Start of Data shown

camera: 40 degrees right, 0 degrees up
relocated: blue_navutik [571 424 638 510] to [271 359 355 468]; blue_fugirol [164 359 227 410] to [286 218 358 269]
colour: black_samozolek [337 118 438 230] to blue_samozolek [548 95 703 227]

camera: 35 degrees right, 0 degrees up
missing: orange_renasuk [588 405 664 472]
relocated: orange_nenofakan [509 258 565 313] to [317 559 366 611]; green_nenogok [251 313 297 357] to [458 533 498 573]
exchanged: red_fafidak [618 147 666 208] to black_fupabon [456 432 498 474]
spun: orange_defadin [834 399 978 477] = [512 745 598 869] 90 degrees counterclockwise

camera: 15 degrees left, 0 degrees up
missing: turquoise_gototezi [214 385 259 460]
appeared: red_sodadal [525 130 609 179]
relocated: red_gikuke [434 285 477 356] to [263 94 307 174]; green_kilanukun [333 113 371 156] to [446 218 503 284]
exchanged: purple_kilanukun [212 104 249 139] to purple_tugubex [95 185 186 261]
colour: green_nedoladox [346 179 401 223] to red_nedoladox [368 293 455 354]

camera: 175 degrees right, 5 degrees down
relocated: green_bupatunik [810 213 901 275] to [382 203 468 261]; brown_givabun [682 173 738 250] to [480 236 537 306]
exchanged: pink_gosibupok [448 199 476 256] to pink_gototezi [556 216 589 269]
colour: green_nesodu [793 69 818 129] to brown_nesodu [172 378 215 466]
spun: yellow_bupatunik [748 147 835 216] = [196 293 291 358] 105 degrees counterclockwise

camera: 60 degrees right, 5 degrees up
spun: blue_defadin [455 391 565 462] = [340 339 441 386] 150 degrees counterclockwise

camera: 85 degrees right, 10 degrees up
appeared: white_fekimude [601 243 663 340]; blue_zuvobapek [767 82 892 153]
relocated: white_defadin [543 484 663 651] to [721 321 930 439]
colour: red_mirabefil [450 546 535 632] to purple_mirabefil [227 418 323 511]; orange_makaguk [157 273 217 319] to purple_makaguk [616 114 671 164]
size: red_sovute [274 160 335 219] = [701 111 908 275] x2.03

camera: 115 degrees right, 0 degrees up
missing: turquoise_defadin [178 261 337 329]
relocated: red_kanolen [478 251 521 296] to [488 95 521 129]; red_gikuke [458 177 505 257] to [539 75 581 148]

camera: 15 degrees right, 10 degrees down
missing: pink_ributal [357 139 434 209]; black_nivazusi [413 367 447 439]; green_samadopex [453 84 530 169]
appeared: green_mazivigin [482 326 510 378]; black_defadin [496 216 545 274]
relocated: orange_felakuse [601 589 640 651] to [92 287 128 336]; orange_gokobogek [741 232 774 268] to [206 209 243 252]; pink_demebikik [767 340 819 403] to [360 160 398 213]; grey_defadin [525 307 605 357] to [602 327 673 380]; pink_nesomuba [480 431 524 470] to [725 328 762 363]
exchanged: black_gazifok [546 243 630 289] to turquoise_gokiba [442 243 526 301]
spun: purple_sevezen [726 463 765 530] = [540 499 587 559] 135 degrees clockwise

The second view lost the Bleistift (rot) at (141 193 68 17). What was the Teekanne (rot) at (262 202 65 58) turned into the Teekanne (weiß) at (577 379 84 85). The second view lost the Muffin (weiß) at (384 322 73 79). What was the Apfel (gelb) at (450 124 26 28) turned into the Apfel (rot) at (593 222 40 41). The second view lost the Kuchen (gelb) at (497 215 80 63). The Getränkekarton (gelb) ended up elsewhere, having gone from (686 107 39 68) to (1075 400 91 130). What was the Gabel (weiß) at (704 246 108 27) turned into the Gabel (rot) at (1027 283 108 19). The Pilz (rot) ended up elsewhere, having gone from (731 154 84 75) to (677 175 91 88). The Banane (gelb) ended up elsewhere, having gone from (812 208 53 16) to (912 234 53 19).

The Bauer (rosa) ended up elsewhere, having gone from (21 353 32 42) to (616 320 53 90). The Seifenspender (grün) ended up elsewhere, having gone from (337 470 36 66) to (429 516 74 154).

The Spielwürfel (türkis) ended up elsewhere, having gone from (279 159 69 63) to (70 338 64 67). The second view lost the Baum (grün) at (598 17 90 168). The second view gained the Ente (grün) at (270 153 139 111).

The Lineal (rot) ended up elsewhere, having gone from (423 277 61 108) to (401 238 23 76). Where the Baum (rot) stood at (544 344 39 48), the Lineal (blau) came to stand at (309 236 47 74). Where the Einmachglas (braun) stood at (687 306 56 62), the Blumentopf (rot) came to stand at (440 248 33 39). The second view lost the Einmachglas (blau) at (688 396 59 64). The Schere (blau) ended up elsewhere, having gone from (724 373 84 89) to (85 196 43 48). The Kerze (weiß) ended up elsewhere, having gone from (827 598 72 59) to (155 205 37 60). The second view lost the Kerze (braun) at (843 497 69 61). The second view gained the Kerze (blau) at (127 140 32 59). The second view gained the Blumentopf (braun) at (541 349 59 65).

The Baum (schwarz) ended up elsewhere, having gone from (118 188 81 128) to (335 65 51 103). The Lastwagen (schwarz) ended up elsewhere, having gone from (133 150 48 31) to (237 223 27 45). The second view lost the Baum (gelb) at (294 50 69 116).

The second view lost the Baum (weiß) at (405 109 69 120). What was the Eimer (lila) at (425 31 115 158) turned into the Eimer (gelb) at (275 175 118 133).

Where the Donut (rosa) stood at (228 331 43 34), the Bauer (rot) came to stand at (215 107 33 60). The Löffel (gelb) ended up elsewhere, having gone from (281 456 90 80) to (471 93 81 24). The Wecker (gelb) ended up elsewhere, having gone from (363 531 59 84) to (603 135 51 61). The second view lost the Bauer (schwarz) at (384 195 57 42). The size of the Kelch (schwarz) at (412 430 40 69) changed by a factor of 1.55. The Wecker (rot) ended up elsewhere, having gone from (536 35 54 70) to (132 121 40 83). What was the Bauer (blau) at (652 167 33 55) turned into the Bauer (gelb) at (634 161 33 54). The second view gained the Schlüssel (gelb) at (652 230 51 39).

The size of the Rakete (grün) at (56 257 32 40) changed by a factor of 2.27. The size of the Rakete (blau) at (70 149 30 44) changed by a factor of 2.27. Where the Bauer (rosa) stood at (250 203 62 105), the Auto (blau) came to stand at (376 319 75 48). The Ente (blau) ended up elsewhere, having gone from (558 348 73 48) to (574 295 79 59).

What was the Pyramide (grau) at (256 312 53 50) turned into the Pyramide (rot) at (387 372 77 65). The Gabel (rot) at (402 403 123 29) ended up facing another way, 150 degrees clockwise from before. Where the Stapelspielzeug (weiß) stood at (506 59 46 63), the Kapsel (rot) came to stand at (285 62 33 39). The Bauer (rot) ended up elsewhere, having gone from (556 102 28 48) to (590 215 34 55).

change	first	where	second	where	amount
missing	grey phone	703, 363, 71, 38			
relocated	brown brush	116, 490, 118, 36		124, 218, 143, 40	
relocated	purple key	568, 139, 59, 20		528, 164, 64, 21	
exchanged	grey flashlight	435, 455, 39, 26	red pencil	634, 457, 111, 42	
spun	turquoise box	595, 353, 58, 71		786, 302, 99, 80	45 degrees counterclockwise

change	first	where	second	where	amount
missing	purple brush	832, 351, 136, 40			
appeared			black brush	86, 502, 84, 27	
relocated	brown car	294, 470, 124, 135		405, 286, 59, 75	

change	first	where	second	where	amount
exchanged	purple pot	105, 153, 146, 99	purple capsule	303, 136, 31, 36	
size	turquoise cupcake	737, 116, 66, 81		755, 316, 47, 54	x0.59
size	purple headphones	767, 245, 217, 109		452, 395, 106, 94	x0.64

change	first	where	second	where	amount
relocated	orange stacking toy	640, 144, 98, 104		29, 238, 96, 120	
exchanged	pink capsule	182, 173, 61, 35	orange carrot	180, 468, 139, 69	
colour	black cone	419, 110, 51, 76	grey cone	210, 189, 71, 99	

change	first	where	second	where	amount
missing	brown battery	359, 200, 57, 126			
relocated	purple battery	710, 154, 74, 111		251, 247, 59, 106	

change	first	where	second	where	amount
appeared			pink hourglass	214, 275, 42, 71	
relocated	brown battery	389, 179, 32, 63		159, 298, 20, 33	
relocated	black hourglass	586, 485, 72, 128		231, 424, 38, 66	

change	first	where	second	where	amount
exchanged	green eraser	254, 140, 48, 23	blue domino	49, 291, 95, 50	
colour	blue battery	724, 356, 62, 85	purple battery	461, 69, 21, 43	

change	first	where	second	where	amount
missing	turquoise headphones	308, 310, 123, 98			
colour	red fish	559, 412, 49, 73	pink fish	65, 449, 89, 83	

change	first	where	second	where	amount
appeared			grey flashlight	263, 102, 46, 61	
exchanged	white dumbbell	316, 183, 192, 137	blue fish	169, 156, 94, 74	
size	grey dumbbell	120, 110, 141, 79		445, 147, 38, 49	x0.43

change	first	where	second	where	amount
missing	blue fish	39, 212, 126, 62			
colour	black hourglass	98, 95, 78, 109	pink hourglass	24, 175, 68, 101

End of Data shown

**Exercise brief:**
Lines from the top of the entries above to the line that contains "relocated: blue_navutik [571" should be set down exactly, please, with both ends kept and nothing added.

**Response below:**
camera: 40 degrees right, 0 degrees up
relocated: blue_navutik [571 424 638 510] to [271 359 355 468]; blue_fugirol [164 359 227 410] to [286 218 358 269]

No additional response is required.